--- START ---
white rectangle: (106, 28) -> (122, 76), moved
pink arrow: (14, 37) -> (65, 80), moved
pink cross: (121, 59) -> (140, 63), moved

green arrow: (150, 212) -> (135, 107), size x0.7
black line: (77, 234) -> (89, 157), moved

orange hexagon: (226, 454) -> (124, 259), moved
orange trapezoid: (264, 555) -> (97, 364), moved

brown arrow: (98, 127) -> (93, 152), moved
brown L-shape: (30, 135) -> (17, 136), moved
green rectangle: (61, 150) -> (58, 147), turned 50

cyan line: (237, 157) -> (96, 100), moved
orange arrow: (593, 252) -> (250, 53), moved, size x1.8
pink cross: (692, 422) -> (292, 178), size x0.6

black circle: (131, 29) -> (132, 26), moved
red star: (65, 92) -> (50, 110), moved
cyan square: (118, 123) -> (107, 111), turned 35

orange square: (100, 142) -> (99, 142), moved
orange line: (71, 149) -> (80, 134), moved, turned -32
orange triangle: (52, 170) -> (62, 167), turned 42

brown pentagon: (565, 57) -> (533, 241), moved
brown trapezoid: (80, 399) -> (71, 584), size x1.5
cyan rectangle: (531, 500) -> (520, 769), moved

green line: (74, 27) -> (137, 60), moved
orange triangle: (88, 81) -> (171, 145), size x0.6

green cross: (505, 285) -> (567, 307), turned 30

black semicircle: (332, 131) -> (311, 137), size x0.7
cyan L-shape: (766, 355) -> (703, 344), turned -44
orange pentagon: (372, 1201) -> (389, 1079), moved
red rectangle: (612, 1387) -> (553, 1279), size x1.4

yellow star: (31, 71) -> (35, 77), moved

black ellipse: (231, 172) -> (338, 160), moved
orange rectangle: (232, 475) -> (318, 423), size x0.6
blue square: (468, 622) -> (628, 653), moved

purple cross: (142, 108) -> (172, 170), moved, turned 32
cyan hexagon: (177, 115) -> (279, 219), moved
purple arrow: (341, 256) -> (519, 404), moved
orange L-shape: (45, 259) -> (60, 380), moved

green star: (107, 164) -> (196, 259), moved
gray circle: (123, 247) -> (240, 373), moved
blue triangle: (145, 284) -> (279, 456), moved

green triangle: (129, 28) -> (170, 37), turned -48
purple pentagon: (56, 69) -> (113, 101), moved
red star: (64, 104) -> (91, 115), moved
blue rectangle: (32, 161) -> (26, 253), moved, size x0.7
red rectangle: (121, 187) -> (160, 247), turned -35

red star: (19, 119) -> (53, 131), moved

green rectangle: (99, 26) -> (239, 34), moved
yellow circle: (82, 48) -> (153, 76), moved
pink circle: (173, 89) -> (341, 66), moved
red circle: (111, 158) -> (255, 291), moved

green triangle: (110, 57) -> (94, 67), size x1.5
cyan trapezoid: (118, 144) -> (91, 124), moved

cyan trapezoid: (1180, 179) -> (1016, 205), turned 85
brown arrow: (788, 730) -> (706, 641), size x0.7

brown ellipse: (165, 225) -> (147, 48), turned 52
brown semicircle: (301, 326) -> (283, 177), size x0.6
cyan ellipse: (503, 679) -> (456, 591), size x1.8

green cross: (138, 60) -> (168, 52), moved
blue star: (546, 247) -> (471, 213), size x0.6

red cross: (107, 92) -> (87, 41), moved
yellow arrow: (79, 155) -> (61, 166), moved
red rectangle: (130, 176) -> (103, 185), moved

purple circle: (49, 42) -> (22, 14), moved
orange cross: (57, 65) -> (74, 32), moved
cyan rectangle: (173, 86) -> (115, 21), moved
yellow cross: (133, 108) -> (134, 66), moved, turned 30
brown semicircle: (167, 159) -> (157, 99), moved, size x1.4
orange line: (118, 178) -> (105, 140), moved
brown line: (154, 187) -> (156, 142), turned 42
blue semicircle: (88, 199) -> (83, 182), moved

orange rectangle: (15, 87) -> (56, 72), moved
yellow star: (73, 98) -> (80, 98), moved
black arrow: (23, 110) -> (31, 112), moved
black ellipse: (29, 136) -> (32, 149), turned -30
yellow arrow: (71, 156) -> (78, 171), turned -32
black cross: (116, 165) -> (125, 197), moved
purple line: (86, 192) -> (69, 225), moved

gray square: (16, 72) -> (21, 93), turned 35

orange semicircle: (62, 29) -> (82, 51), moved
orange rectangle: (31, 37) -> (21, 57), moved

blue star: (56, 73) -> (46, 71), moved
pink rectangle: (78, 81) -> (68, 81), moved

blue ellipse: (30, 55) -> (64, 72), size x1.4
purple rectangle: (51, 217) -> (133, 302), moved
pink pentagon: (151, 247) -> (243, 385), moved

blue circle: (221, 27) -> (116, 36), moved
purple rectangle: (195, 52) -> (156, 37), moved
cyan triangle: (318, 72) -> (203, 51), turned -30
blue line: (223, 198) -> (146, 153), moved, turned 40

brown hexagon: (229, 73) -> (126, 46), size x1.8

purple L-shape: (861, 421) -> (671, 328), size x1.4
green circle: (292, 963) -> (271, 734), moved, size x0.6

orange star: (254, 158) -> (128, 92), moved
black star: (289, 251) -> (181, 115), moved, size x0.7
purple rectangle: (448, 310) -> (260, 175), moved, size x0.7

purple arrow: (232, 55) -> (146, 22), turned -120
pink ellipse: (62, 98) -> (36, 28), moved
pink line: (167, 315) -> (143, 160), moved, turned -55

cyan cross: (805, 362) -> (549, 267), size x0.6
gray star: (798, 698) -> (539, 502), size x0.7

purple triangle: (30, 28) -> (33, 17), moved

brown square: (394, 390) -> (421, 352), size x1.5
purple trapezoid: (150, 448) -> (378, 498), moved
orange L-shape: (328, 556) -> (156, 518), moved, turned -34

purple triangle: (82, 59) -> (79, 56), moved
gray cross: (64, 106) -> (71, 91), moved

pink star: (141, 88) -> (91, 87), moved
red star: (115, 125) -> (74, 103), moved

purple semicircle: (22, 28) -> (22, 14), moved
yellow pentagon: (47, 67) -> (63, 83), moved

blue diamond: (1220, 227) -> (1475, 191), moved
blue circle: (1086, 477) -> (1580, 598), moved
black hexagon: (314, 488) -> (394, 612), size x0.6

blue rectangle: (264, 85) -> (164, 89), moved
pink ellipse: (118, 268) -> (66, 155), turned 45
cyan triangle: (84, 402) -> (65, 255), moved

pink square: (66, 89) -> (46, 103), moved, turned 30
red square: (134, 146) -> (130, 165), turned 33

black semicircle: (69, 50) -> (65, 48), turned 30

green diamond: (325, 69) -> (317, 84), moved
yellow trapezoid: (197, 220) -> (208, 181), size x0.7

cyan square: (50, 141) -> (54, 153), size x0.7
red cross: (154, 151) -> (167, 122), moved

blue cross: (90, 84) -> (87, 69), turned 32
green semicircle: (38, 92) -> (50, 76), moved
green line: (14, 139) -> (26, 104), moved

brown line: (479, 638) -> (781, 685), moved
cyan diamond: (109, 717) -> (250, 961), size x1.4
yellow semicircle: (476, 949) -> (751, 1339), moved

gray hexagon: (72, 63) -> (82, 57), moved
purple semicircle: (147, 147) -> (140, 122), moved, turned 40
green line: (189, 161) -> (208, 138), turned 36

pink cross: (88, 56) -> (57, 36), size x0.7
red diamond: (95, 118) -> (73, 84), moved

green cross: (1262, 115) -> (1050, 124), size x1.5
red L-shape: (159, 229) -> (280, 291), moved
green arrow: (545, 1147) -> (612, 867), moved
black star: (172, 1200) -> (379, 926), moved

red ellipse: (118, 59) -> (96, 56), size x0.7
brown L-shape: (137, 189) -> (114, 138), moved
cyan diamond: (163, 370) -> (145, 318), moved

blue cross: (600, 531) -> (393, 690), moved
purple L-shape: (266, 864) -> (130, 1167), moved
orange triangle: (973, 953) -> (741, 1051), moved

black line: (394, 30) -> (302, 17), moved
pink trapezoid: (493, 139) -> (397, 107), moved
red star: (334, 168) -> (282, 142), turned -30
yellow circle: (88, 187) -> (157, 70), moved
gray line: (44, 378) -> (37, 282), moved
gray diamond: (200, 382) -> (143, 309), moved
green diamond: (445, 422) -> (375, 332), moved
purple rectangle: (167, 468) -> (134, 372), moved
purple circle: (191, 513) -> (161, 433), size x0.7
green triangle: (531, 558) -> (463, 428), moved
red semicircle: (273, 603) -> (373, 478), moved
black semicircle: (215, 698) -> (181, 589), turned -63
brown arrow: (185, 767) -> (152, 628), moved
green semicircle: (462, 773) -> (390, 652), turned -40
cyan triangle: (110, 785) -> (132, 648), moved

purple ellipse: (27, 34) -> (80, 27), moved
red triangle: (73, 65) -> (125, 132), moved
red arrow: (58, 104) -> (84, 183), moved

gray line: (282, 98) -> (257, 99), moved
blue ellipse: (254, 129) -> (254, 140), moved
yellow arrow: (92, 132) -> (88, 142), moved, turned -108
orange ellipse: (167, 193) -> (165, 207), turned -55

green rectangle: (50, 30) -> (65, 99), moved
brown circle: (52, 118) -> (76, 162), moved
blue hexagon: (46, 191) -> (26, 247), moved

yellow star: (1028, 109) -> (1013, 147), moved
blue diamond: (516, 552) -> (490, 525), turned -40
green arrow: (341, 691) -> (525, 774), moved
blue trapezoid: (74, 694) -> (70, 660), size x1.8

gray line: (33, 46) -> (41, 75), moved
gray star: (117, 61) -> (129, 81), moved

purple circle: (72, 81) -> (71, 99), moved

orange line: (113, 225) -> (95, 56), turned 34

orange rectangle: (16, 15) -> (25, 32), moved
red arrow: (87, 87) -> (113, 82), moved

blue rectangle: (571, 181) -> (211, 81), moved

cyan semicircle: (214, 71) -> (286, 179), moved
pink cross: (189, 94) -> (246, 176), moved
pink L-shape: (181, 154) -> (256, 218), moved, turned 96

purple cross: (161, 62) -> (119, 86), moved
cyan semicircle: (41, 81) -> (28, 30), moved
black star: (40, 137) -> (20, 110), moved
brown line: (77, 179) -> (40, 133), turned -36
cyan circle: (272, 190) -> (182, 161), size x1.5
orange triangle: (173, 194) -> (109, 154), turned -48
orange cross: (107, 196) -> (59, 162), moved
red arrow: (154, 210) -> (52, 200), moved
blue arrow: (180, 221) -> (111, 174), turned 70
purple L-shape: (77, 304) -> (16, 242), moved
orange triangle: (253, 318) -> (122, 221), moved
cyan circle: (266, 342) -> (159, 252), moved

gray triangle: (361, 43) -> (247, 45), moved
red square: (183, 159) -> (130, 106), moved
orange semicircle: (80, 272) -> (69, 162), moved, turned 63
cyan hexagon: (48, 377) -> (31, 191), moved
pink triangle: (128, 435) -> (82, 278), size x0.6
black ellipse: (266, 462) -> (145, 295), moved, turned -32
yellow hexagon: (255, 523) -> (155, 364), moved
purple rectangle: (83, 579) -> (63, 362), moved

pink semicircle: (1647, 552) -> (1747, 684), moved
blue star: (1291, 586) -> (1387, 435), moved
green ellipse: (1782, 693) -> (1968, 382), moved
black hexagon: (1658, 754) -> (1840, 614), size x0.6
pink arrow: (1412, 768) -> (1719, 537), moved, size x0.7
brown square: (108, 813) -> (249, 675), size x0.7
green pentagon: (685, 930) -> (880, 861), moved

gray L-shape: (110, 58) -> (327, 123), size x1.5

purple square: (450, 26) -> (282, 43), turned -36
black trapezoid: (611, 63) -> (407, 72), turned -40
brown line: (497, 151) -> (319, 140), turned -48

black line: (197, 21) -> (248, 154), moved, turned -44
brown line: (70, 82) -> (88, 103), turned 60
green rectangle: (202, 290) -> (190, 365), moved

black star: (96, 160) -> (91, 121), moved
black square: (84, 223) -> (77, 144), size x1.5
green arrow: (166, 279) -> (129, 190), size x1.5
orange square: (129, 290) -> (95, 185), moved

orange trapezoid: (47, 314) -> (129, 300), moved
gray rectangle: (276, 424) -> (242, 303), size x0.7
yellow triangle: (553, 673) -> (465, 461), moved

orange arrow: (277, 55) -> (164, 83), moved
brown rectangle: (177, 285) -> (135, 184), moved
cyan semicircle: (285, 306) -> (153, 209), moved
--- END ---
* TASK PROMPT: Would you print exactly and only the lines of the material above that run from the line with "brown arrow: (788, 730)" through the line with "orange cross: (57, 65) -> (74, 32), moved", both included?

* SOLUTION:
brown arrow: (788, 730) -> (706, 641), size x0.7

brown ellipse: (165, 225) -> (147, 48), turned 52
brown semicircle: (301, 326) -> (283, 177), size x0.6
cyan ellipse: (503, 679) -> (456, 591), size x1.8

green cross: (138, 60) -> (168, 52), moved
blue star: (546, 247) -> (471, 213), size x0.6

red cross: (107, 92) -> (87, 41), moved
yellow arrow: (79, 155) -> (61, 166), moved
red rectangle: (130, 176) -> (103, 185), moved

purple circle: (49, 42) -> (22, 14), moved
orange cross: (57, 65) -> (74, 32), moved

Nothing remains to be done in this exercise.